WORK REQUIRED >>
A faithful copy is required. Print each line of the data exactly and omit the pictures.

SOURCE DATA >>
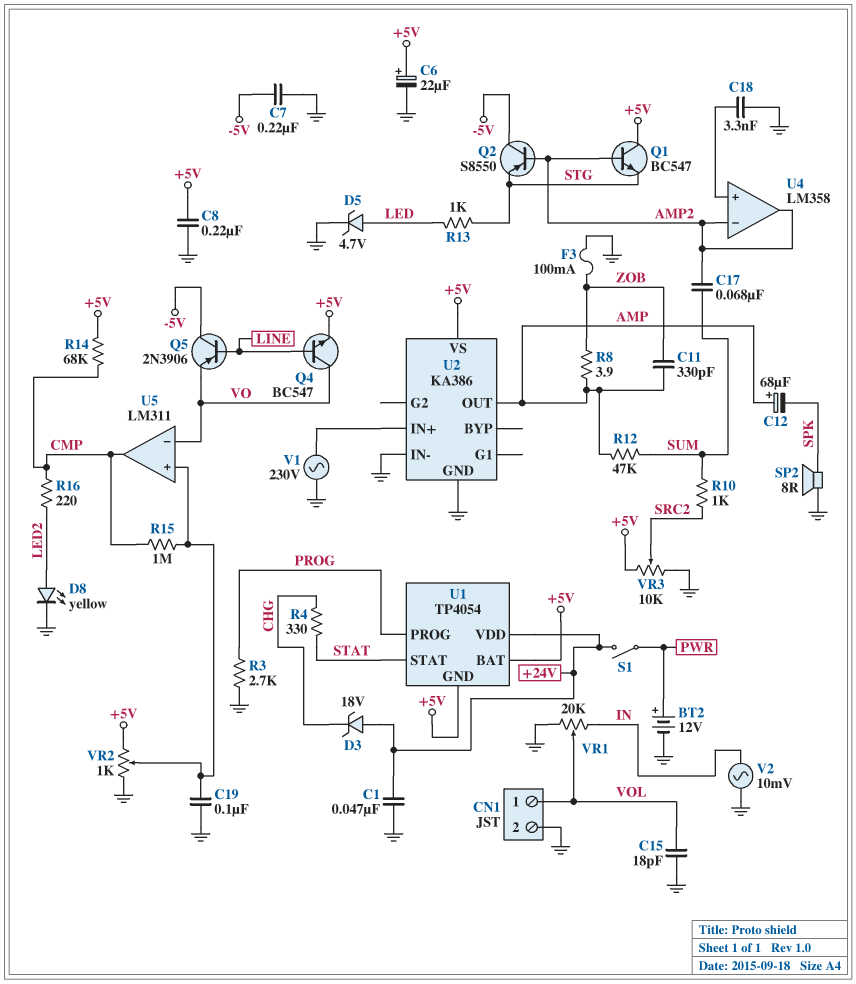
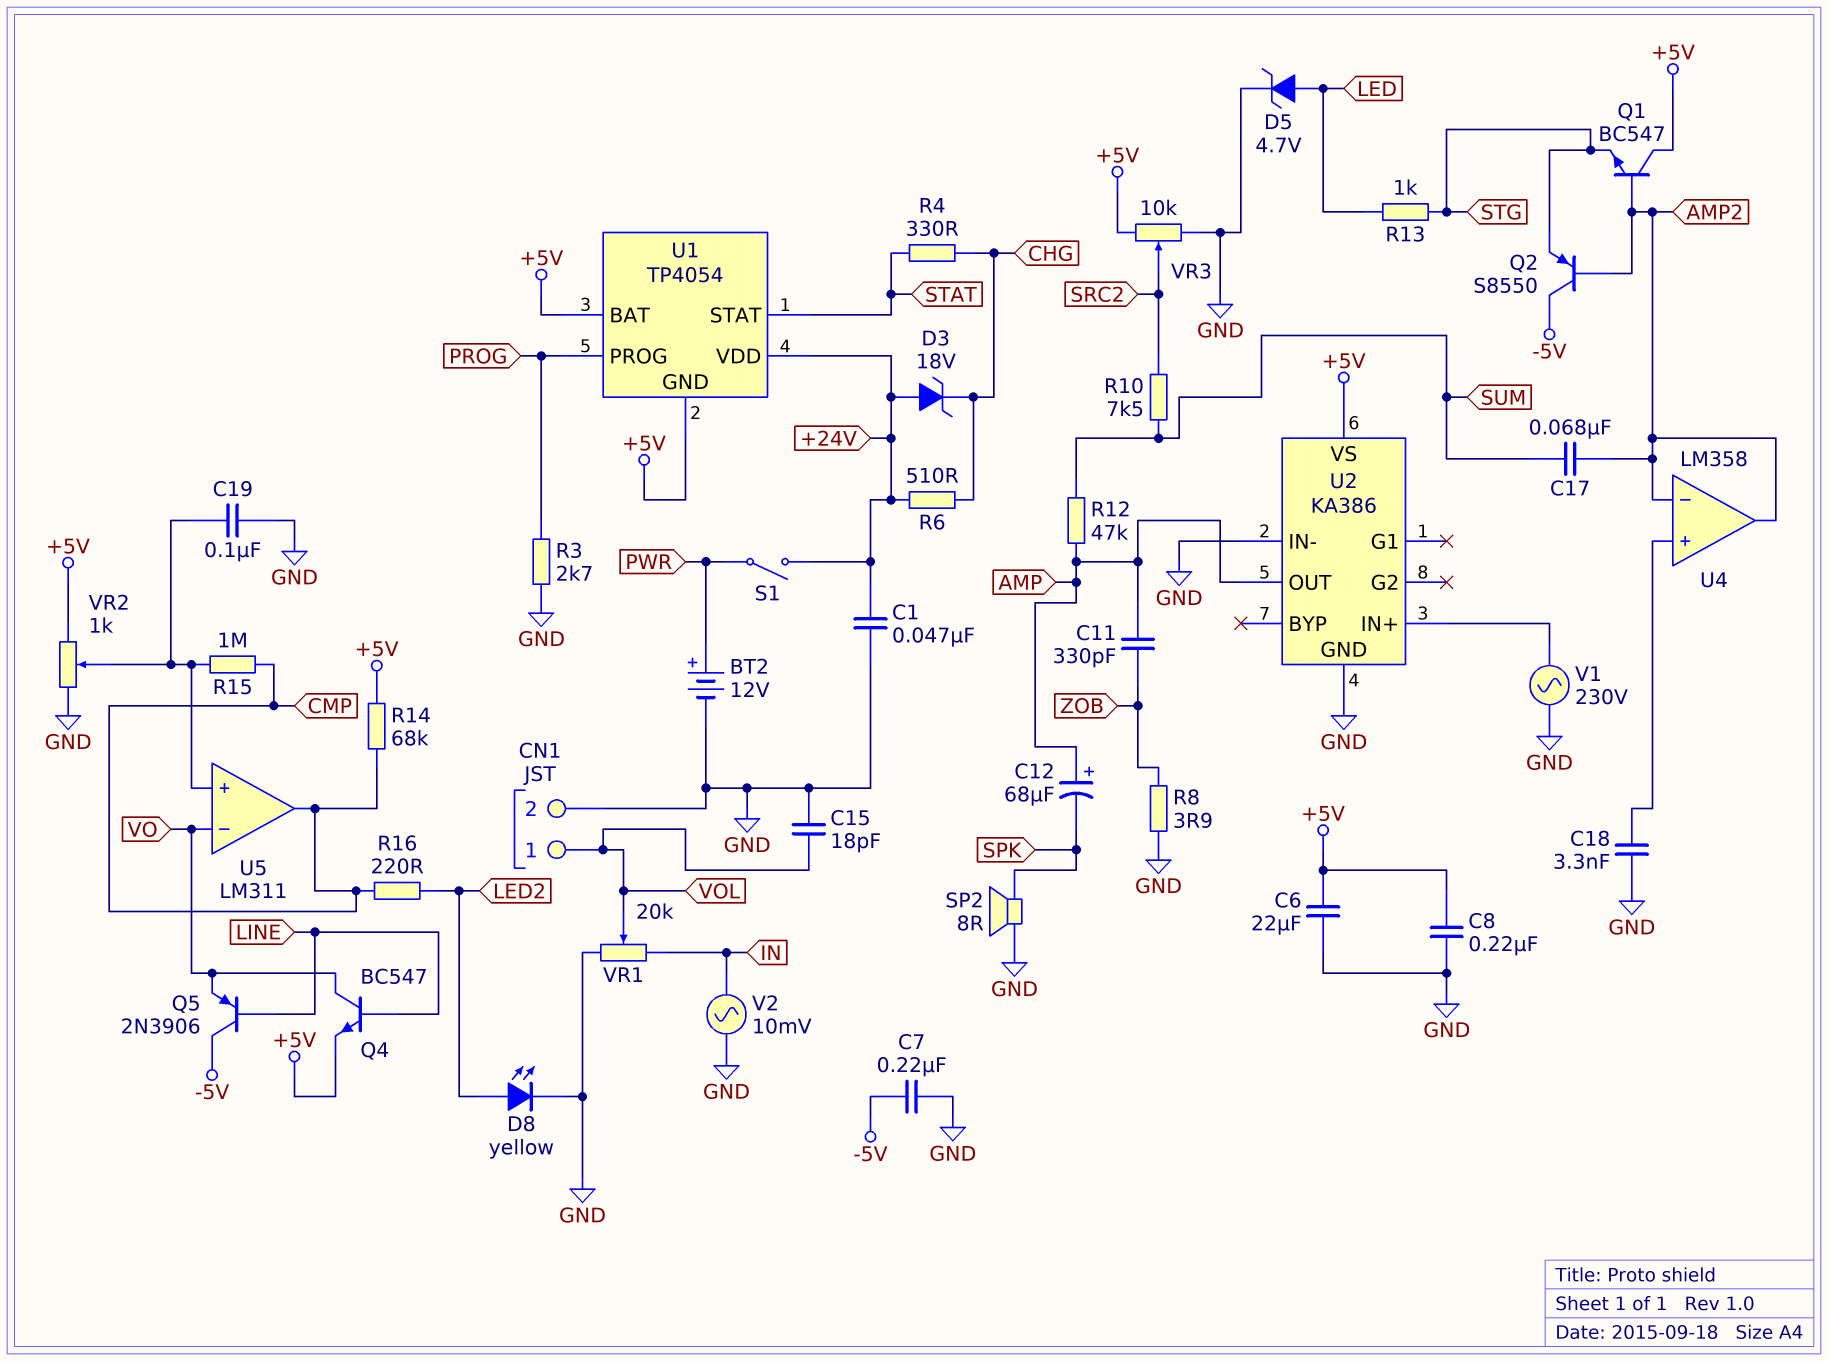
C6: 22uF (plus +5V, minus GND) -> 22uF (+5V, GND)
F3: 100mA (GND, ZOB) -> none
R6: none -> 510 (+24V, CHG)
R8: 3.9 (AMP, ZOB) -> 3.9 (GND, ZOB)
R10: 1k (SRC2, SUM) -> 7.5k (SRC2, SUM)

RESPONSE >>
C6: 22uF (plus +5V, minus GND) -> 22uF (+5V, GND)
F3: 100mA (GND, ZOB) -> none
R6: none -> 510 (+24V, CHG)
R8: 3.9 (AMP, ZOB) -> 3.9 (GND, ZOB)
R10: 1k (SRC2, SUM) -> 7.5k (SRC2, SUM)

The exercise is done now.